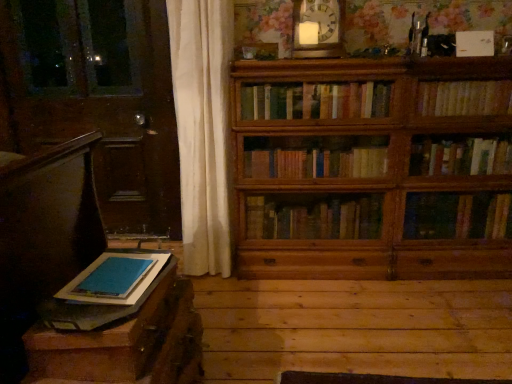
Where is `dark brown leather armchair at left`? dark brown leather armchair at left is located at coordinates (73, 278).

What is the approximate width of wooden table at lower left?

wooden table at lower left is 55.29 centimeters wide.

Describe the element at coordinates (115, 278) in the screenshot. I see `blue felt book at lower left, arranged as the second book when viewed from the back` at that location.

Identify the location of blue felt book at lower left, the first book ordered from the bottom. (115, 278).

Image resolution: width=512 pixels, height=384 pixels. What do you see at coordinates (373, 168) in the screenshot?
I see `wooden bookcase at right` at bounding box center [373, 168].

Identify the location of dark brown leather armchair at left. (73, 278).

Is wooden bookcase at right at the back of wooden table at lower left?

That's not correct — wooden table at lower left is not looking away from wooden bookcase at right.

What's the angular difference between wooden table at lower left and wooden bookcase at right's facing directions?

They differ by 0.715 degrees in their facing directions.

Is wooden table at lower left next to wooden bookcase at right?

wooden table at lower left and wooden bookcase at right are not in contact.

Is wooden table at lower left spatially inside wooden bookcase at right, or outside of it?

wooden table at lower left is outside wooden bookcase at right.

From the image's perspective, is wooden table at lower left on dark brown leather armchair at left?

No.

From a real-world perspective, is wooden table at lower left under dark brown leather armchair at left?

Yes, from a real-world perspective, wooden table at lower left is below dark brown leather armchair at left.

In the scene shown: Is wooden table at lower left inside the boundaries of dark brown leather armchair at left, or outside?

wooden table at lower left is not enclosed by dark brown leather armchair at left.

Considering the relative sizes of wooden bookcase at right and wooden table at lower left in the image provided, is wooden bookcase at right bigger than wooden table at lower left?

Yes, wooden bookcase at right is bigger than wooden table at lower left.

From the image's perspective, between wooden bookcase at right and wooden table at lower left, who is located below?

wooden table at lower left is shown below in the image.

Does wooden bookcase at right contain wooden table at lower left?

No, wooden table at lower left is located outside of wooden bookcase at right.

Locate an element on the screen. The width and height of the screenshot is (512, 384). table on the left of wooden bookcase at right is located at coordinates (120, 339).

Considering the positions of point (507, 96) and point (3, 355), is point (507, 96) closer or farther from the camera than point (3, 355)?

Clearly, point (507, 96) is more distant from the camera than point (3, 355).

From a real-world perspective, who is located lower, wooden bookshelf at right, which ranks as the first book in top-to-bottom order, or dark brown leather armchair at left?

In real-world perspective, dark brown leather armchair at left is lower.

Where is `armchair located in front of the wooden bookshelf at right, placed as the first book when sorted from back to front`? This screenshot has width=512, height=384. armchair located in front of the wooden bookshelf at right, placed as the first book when sorted from back to front is located at coordinates (73, 278).

In the image, is wooden bookshelf at right, placed as the first book when sorted from back to front, positioned in front of or behind dark brown leather armchair at left?

Visually, wooden bookshelf at right, placed as the first book when sorted from back to front, is located behind dark brown leather armchair at left.

From a real-world perspective, which is physically above, wooden table at lower left or wooden clock at upper center?

From a 3D spatial view, wooden clock at upper center is above.

Would you consider wooden table at lower left to be distant from wooden clock at upper center?

That's right, there is a large distance between wooden table at lower left and wooden clock at upper center.

Looking at this image, is wooden table at lower left thinner than wooden clock at upper center?

No.

Considering the sizes of objects wooden table at lower left and wooden clock at upper center in the image provided, who is smaller, wooden table at lower left or wooden clock at upper center?

Smaller between the two is wooden clock at upper center.

From a real-world perspective, is wooden clock at upper center on wooden table at lower left?

Indeed, from a real-world perspective, wooden clock at upper center stands above wooden table at lower left.

What's the angular difference between wooden clock at upper center and wooden table at lower left's facing directions?

The angle between the facing direction of wooden clock at upper center and the facing direction of wooden table at lower left is 0.111 degrees.

From the image's perspective, is wooden clock at upper center above wooden table at lower left?

Yes, from the image's perspective, wooden clock at upper center is above wooden table at lower left.

Can you confirm if wooden clock at upper center is positioned to the right of wooden table at lower left?

Correct, you'll find wooden clock at upper center to the right of wooden table at lower left.

Which point is more distant from viewer, (312, 20) or (365, 179)?

The point (365, 179) is farther from the camera.

Which of these two, wooden clock at upper center or wooden bookcase at right, is bigger?

With larger size is wooden bookcase at right.

From a real-world perspective, is wooden clock at upper center physically located above or below wooden bookcase at right?

From a real-world perspective, wooden clock at upper center is physically above wooden bookcase at right.

Where is `bookcase lying on the right of wooden table at lower left`? This screenshot has width=512, height=384. bookcase lying on the right of wooden table at lower left is located at coordinates (373, 168).

I want to click on armchair in front of the wooden table at lower left, so click(73, 278).

Based on their spatial positions, is wooden clock at upper center or wooden bookcase at right closer to dark brown leather armchair at left?

Based on the image, wooden bookcase at right appears to be nearer to dark brown leather armchair at left.

From the image, which object appears to be nearer to wooden table at lower left, dark brown leather armchair at left or wooden bookcase at right?

Based on the image, dark brown leather armchair at left appears to be nearer to wooden table at lower left.

From the image, which object appears to be farther from wooden bookshelf at right, which ranks as the first book in top-to-bottom order, wooden clock at upper center or wooden bookcase at right?

The object further to wooden bookshelf at right, which ranks as the first book in top-to-bottom order, is wooden clock at upper center.

Considering their positions, is blue felt book at lower left, the 2th book from the top, positioned closer to wooden bookshelf at right, which ranks as the 1th book in right-to-left order, than wooden bookcase at right?

wooden bookcase at right is closer to wooden bookshelf at right, which ranks as the 1th book in right-to-left order.

Which object lies further to the anchor point wooden table at lower left, dark brown leather armchair at left or blue felt book at lower left, arranged as the second book when viewed from the back?

blue felt book at lower left, arranged as the second book when viewed from the back, is positioned further to the anchor wooden table at lower left.

When comparing their distances from wooden clock at upper center, does dark brown leather armchair at left or wooden bookcase at right seem closer?

wooden bookcase at right is positioned closer to the anchor wooden clock at upper center.

Estimate the real-world distances between objects in this image. Which object is further from wooden clock at upper center, dark brown leather armchair at left or wooden table at lower left?

The object further to wooden clock at upper center is wooden table at lower left.

Based on the photo, estimate the real-world distances between objects in this image. Which object is closer to wooden bookshelf at right, arranged as the 2th book when viewed from the front, blue felt book at lower left, marked as the 1th book in a left-to-right arrangement, or wooden table at lower left?

blue felt book at lower left, marked as the 1th book in a left-to-right arrangement, lies closer to wooden bookshelf at right, arranged as the 2th book when viewed from the front, than the other object.

Locate an element on the screen. Image resolution: width=512 pixels, height=384 pixels. book between dark brown leather armchair at left and wooden bookcase at right is located at coordinates (115, 278).

This screenshot has width=512, height=384. Identify the location of clock located between blue felt book at lower left, the 2th book from the top, and wooden bookcase at right in the left-right direction. (317, 28).

The height and width of the screenshot is (384, 512). What are the coordinates of `armchair between wooden clock at upper center and wooden table at lower left from top to bottom` in the screenshot? It's located at (73, 278).

This screenshot has height=384, width=512. I want to click on bookcase between wooden clock at upper center and wooden bookshelf at right, which ranks as the 1th book in right-to-left order, in the horizontal direction, so click(373, 168).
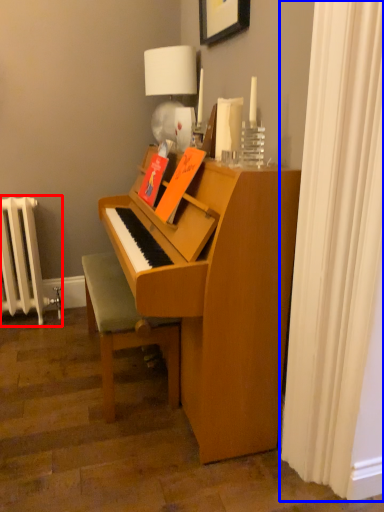
Question: Which object appears farthest to the camera in this image, radiator (highlighted by a red box) or shower curtain (highlighted by a blue box)?

Choices:
 (A) radiator
 (B) shower curtain

Answer: (A)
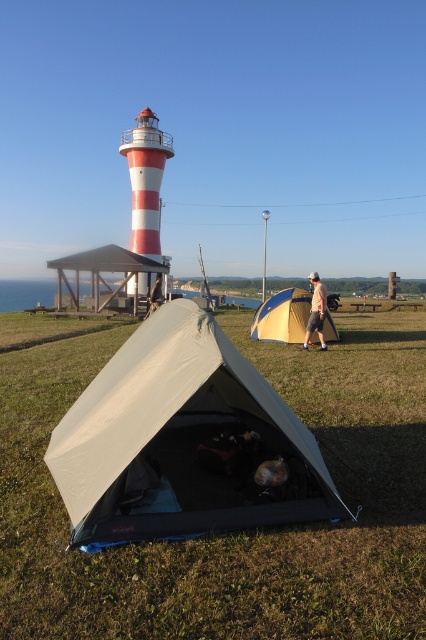
Is pink fabric tent at center smaller than light brown leather jacket at center?

Actually, pink fabric tent at center might be larger than light brown leather jacket at center.

Which is more to the left, pink fabric tent at center or light brown leather jacket at center?

light brown leather jacket at center is more to the left.

Is point (316, 308) farther from viewer compared to point (154, 296)?

No, (316, 308) is in front of (154, 296).

You are a GUI agent. You are given a task and a screenshot of the screen. Output one action in this format:
    pyautogui.click(x=<x>, y=<y>)
    Task: Click on the pink fabric tent at center
    Image resolution: width=426 pixels, height=640 pixels.
    Given the screenshot: What is the action you would take?
    pyautogui.click(x=316, y=310)

Based on the photo, can you confirm if matte gray tent at center is positioned above white plastic tent at center?

No.

Between matte gray tent at center and white plastic tent at center, which one has more height?

Standing taller between the two is white plastic tent at center.

The height and width of the screenshot is (640, 426). What do you see at coordinates (180, 438) in the screenshot? I see `matte gray tent at center` at bounding box center [180, 438].

The image size is (426, 640). In order to click on matte gray tent at center in this screenshot , I will do 180,438.

Between white plastic tent at center and yellow fabric tent at center, which one is positioned lower?

yellow fabric tent at center is lower down.

Does white plastic tent at center appear under yellow fabric tent at center?

Actually, white plastic tent at center is above yellow fabric tent at center.

Where is `white plastic tent at center`? The height and width of the screenshot is (640, 426). white plastic tent at center is located at coordinates (106, 269).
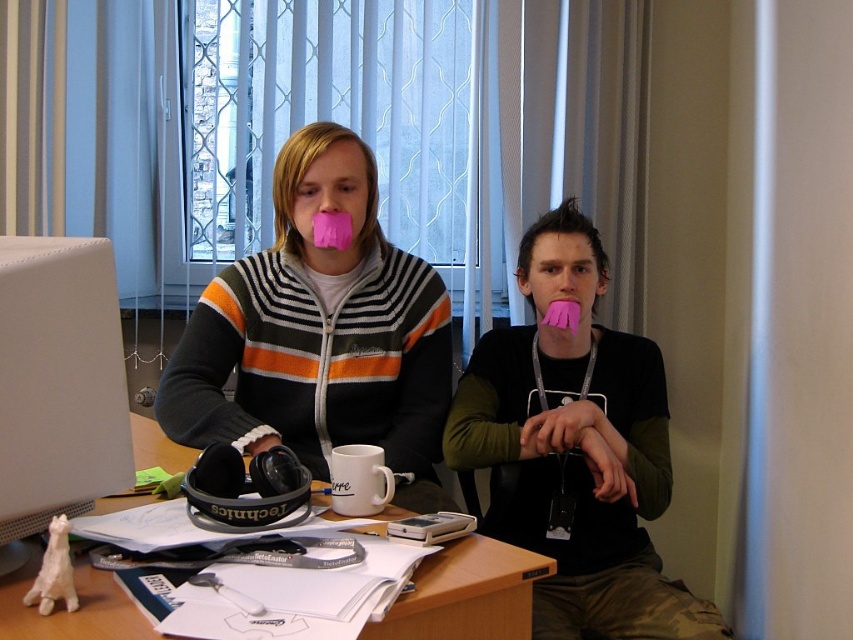
You need to place a large document on the surface of the white matte desktop computer at left and the wooden desk at center. Which surface can accommodate the document without it hanging off the edges?

The wooden desk at center can accommodate the document without it hanging off the edges since it is larger than the white matte desktop computer at left.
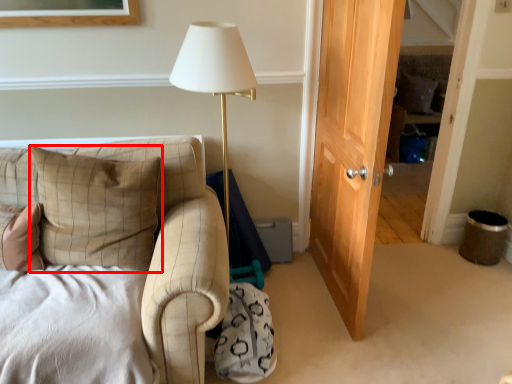
Question: Considering the relative positions of pillow (annotated by the red box) and pillow in the image provided, where is pillow (annotated by the red box) located with respect to the staircase?

Choices:
 (A) right
 (B) left

Answer: (B)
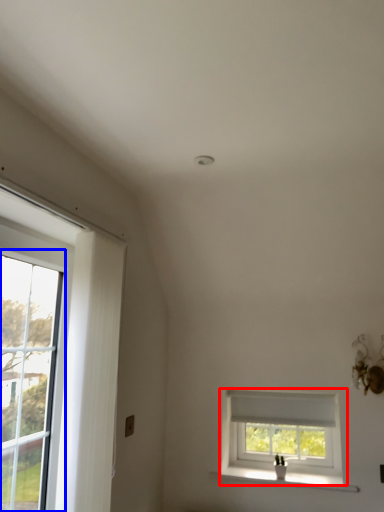
Question: Which of the following is the closest to the observer, window (highlighted by a red box) or glass door (highlighted by a blue box)?

Choices:
 (A) window
 (B) glass door

Answer: (B)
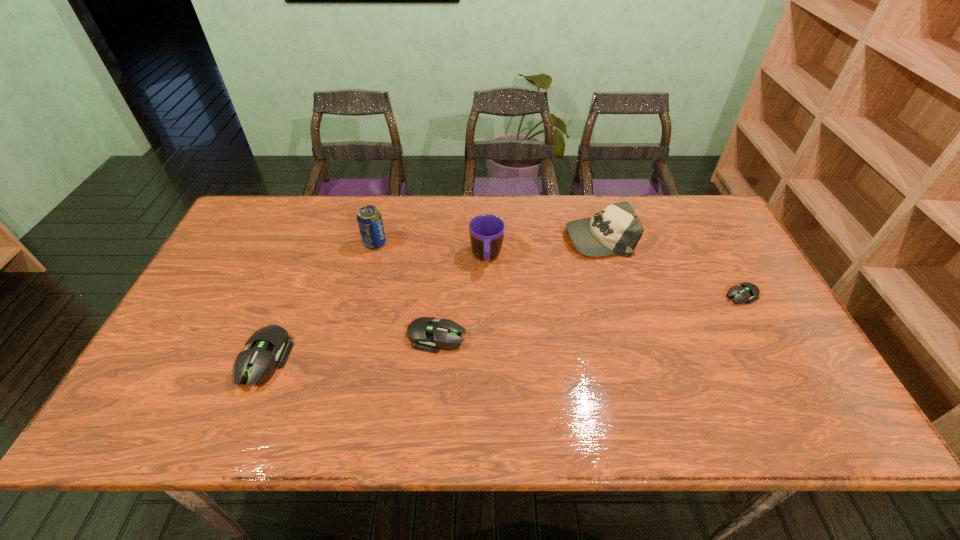
The height and width of the screenshot is (540, 960). Find the location of `vacant area that lies between the mug and the second shortest object`. vacant area that lies between the mug and the second shortest object is located at coordinates (462, 297).

The image size is (960, 540). Find the location of `empty space between the third object from right to left and the leftmost computer mouse`. empty space between the third object from right to left and the leftmost computer mouse is located at coordinates (375, 309).

You are a GUI agent. You are given a task and a screenshot of the screen. Output one action in this format:
    pyautogui.click(x=<x>, y=<y>)
    Task: Click on the free space between the fourth object from left to right and the second shortest computer mouse
    The image size is (960, 540).
    Given the screenshot: What is the action you would take?
    pyautogui.click(x=462, y=297)

Identify the location of empty space between the second object from left to right and the second computer mouse from left to right. (406, 289).

What are the coordinates of `free spot between the second object from left to right and the second tallest computer mouse` in the screenshot? It's located at (406, 289).

Where is `vacant space that is in between the leftmost object and the shortest object`? This screenshot has height=540, width=960. vacant space that is in between the leftmost object and the shortest object is located at coordinates (502, 327).

Identify the location of free space between the farthest computer mouse and the second shortest object. (588, 315).

Point out which object is positioned as the fourth nearest to the leftmost computer mouse. Please provide its 2D coordinates. Your answer should be formatted as a tuple, i.e. [(x, y)], where the tuple contains the x and y coordinates of a point satisfying the conditions above.

[(616, 230)]

Select which object appears as the fifth closest to the fourth shortest object. Please provide its 2D coordinates. Your answer should be formatted as a tuple, i.e. [(x, y)], where the tuple contains the x and y coordinates of a point satisfying the conditions above.

[(255, 366)]

In order to click on computer mouse that can be found as the second closest to the second object from left to right in this screenshot , I will do `click(255, 366)`.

Task details: Reproduce word for word the lines from the one containing "Standing taller between" to the one containing "The image size is (960, 540). Find", both included. Leave out the pictures.

Solved exercise:
Standing taller between the two is white plastic tent at center.

The height and width of the screenshot is (640, 426). What do you see at coordinates (180, 438) in the screenshot? I see `matte gray tent at center` at bounding box center [180, 438].

The image size is (426, 640). In order to click on matte gray tent at center in this screenshot , I will do 180,438.

Between white plastic tent at center and yellow fabric tent at center, which one is positioned lower?

yellow fabric tent at center is lower down.

Does white plastic tent at center appear under yellow fabric tent at center?

Actually, white plastic tent at center is above yellow fabric tent at center.

Where is `white plastic tent at center`? The height and width of the screenshot is (640, 426). white plastic tent at center is located at coordinates (106, 269).
You need to place a large document on the surface of the white matte desktop computer at left and the wooden desk at center. Which surface can accommodate the document without it hanging off the edges?

The wooden desk at center can accommodate the document without it hanging off the edges since it is larger than the white matte desktop computer at left.
Question: Considering the relative positions of pillow (annotated by the red box) and pillow in the image provided, where is pillow (annotated by the red box) located with respect to the staircase?

Choices:
 (A) right
 (B) left

Answer: (B)
Question: Which of the following is the closest to the observer, window (highlighted by a red box) or glass door (highlighted by a blue box)?

Choices:
 (A) window
 (B) glass door

Answer: (B)
The height and width of the screenshot is (540, 960). Find the location of `vacant area that lies between the mug and the second shortest object`. vacant area that lies between the mug and the second shortest object is located at coordinates (462, 297).

The image size is (960, 540). Find the location of `empty space between the third object from right to left and the leftmost computer mouse`. empty space between the third object from right to left and the leftmost computer mouse is located at coordinates (375, 309).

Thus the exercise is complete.